Please return only the lines from the one holding "brown cake: 6 -> 8" through the one holding "black cap: 0 -> 1", exactly as they appear in the records below, both ends included.

§ **INPUT DATA**:
::::::::::
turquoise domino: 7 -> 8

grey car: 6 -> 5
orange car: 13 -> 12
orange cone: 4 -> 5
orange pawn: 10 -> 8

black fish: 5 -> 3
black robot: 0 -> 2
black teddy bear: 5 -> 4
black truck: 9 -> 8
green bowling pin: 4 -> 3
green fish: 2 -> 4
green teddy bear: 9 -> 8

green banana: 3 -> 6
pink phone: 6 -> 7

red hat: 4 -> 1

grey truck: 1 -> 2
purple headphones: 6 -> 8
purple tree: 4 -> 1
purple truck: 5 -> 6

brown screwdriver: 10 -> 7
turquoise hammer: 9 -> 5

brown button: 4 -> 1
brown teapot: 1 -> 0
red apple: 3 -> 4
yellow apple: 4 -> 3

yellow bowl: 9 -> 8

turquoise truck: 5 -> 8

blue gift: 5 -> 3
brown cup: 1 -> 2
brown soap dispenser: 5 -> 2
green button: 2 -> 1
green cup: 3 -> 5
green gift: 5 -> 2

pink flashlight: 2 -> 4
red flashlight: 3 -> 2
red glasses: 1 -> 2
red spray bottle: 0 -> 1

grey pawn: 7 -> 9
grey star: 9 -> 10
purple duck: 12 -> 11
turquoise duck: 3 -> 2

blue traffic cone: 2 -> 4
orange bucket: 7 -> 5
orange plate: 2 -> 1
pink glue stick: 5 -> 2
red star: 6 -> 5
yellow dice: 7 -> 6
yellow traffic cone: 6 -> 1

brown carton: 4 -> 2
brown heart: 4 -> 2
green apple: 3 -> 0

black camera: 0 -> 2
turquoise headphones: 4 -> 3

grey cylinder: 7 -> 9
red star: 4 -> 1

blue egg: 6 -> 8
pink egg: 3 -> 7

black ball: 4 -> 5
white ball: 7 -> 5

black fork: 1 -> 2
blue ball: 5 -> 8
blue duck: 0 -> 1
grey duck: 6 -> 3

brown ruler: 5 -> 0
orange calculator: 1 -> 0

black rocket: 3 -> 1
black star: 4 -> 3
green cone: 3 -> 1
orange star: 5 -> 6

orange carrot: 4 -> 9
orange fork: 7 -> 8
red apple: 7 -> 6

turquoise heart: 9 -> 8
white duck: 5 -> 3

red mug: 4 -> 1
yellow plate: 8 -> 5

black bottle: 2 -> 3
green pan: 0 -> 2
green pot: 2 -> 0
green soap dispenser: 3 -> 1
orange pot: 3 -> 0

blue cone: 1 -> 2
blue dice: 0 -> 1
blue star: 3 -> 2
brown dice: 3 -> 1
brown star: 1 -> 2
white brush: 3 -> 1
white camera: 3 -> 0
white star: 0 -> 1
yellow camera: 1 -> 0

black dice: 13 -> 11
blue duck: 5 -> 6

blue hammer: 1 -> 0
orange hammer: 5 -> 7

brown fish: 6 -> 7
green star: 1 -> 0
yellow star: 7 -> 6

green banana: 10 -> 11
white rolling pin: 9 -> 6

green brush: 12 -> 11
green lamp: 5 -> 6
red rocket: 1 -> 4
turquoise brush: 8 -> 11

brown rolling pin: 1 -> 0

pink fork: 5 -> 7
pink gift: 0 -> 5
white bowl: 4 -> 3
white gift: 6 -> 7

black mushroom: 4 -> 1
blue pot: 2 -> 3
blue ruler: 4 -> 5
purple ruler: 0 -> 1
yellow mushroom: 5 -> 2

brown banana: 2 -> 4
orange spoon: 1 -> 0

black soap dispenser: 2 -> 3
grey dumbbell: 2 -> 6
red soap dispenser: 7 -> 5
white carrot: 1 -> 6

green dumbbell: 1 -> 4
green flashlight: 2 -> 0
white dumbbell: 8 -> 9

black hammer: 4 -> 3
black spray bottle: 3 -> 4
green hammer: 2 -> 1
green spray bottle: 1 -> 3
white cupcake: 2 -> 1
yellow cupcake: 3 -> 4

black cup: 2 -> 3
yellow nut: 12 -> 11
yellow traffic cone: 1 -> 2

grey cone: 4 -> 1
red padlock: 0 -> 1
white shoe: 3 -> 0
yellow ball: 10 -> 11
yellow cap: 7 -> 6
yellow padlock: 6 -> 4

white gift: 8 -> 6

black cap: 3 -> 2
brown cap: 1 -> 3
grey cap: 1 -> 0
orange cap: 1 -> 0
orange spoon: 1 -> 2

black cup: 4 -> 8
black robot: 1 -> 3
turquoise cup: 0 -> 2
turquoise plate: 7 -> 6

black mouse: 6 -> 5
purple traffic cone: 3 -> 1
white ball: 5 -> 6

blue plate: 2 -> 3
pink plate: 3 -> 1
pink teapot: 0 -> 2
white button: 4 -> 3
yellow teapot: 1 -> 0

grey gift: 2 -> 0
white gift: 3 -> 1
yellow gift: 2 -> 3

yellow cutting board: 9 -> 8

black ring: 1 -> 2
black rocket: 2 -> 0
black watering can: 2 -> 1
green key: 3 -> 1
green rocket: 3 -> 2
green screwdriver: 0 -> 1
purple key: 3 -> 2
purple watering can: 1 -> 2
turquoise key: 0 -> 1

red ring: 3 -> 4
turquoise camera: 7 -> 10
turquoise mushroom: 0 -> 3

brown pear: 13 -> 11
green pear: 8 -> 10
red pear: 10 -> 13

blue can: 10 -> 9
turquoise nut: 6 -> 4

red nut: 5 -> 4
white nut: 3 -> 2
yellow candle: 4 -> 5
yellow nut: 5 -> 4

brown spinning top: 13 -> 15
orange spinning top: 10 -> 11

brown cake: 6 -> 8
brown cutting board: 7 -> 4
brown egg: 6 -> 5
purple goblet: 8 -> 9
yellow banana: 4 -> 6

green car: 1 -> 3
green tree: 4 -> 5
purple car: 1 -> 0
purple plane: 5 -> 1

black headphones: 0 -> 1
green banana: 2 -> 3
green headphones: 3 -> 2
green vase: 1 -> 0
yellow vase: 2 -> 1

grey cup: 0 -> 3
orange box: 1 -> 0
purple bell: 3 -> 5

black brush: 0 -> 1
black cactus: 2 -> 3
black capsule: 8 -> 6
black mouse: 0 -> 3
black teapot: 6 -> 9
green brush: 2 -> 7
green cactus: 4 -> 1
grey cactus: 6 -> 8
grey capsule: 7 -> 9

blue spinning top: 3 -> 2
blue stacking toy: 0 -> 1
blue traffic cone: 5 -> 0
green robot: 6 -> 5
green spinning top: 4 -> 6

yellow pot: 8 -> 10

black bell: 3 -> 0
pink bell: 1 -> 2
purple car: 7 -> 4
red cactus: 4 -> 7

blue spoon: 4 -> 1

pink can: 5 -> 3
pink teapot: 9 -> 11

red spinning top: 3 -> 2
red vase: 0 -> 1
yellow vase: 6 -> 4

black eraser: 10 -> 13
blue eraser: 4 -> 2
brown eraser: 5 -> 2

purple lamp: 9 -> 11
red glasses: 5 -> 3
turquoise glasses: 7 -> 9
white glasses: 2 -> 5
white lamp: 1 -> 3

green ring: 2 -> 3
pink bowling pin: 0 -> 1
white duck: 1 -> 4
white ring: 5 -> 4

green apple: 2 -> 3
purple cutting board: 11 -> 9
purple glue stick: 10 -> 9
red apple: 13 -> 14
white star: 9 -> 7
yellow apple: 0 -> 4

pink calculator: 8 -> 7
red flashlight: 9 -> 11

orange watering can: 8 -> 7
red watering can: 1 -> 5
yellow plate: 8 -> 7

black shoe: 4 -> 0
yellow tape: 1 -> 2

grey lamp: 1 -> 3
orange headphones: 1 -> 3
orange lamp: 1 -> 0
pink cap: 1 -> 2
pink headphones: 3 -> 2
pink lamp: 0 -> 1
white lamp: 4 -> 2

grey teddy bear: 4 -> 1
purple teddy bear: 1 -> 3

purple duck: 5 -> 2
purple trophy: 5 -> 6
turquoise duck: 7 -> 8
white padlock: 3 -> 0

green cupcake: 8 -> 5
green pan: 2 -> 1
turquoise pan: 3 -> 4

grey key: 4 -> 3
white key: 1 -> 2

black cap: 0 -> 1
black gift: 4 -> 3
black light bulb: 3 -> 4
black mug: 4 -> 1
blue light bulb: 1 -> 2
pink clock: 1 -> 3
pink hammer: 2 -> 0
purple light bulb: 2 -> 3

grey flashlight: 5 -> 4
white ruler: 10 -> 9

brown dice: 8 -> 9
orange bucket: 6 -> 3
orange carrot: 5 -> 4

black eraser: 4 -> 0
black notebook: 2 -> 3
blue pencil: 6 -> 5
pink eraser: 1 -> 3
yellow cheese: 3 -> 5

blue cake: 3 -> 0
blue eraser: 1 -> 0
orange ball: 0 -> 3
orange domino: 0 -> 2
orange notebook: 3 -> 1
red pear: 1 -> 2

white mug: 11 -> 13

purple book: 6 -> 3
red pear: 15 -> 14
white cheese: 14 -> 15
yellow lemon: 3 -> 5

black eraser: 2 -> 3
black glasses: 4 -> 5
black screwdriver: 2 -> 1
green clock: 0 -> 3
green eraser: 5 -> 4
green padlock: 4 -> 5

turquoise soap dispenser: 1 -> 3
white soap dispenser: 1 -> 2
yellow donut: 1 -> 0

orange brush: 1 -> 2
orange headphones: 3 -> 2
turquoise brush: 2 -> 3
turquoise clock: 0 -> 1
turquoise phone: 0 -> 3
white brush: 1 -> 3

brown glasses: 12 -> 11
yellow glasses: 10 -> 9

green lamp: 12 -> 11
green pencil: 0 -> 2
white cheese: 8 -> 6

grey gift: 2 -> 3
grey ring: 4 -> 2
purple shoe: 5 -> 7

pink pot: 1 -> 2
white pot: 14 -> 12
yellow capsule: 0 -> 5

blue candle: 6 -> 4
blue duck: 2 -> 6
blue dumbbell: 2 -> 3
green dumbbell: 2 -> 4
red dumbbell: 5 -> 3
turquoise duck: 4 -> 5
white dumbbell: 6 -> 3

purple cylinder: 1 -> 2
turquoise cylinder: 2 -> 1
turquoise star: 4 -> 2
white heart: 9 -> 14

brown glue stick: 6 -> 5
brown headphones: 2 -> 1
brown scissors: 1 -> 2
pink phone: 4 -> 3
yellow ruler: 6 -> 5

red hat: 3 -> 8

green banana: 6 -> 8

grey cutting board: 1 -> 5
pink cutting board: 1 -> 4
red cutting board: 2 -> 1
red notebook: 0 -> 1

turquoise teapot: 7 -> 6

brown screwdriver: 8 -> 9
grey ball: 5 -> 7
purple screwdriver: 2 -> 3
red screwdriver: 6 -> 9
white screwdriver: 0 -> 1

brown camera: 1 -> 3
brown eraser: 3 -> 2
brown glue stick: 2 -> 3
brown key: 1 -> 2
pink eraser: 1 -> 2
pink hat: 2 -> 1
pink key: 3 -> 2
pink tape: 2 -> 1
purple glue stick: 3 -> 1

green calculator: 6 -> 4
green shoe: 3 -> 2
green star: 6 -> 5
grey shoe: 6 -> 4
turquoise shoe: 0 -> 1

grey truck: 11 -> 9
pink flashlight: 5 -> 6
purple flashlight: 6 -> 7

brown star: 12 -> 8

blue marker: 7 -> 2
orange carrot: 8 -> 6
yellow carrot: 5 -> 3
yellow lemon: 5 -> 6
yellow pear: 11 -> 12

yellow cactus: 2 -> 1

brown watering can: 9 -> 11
::::::::::
§ **TASK ANSWER**:
brown cake: 6 -> 8
brown cutting board: 7 -> 4
brown egg: 6 -> 5
purple goblet: 8 -> 9
yellow banana: 4 -> 6

green car: 1 -> 3
green tree: 4 -> 5
purple car: 1 -> 0
purple plane: 5 -> 1

black headphones: 0 -> 1
green banana: 2 -> 3
green headphones: 3 -> 2
green vase: 1 -> 0
yellow vase: 2 -> 1

grey cup: 0 -> 3
orange box: 1 -> 0
purple bell: 3 -> 5

black brush: 0 -> 1
black cactus: 2 -> 3
black capsule: 8 -> 6
black mouse: 0 -> 3
black teapot: 6 -> 9
green brush: 2 -> 7
green cactus: 4 -> 1
grey cactus: 6 -> 8
grey capsule: 7 -> 9

blue spinning top: 3 -> 2
blue stacking toy: 0 -> 1
blue traffic cone: 5 -> 0
green robot: 6 -> 5
green spinning top: 4 -> 6

yellow pot: 8 -> 10

black bell: 3 -> 0
pink bell: 1 -> 2
purple car: 7 -> 4
red cactus: 4 -> 7

blue spoon: 4 -> 1

pink can: 5 -> 3
pink teapot: 9 -> 11

red spinning top: 3 -> 2
red vase: 0 -> 1
yellow vase: 6 -> 4

black eraser: 10 -> 13
blue eraser: 4 -> 2
brown eraser: 5 -> 2

purple lamp: 9 -> 11
red glasses: 5 -> 3
turquoise glasses: 7 -> 9
white glasses: 2 -> 5
white lamp: 1 -> 3

green ring: 2 -> 3
pink bowling pin: 0 -> 1
white duck: 1 -> 4
white ring: 5 -> 4

green apple: 2 -> 3
purple cutting board: 11 -> 9
purple glue stick: 10 -> 9
red apple: 13 -> 14
white star: 9 -> 7
yellow apple: 0 -> 4

pink calculator: 8 -> 7
red flashlight: 9 -> 11

orange watering can: 8 -> 7
red watering can: 1 -> 5
yellow plate: 8 -> 7

black shoe: 4 -> 0
yellow tape: 1 -> 2

grey lamp: 1 -> 3
orange headphones: 1 -> 3
orange lamp: 1 -> 0
pink cap: 1 -> 2
pink headphones: 3 -> 2
pink lamp: 0 -> 1
white lamp: 4 -> 2

grey teddy bear: 4 -> 1
purple teddy bear: 1 -> 3

purple duck: 5 -> 2
purple trophy: 5 -> 6
turquoise duck: 7 -> 8
white padlock: 3 -> 0

green cupcake: 8 -> 5
green pan: 2 -> 1
turquoise pan: 3 -> 4

grey key: 4 -> 3
white key: 1 -> 2

black cap: 0 -> 1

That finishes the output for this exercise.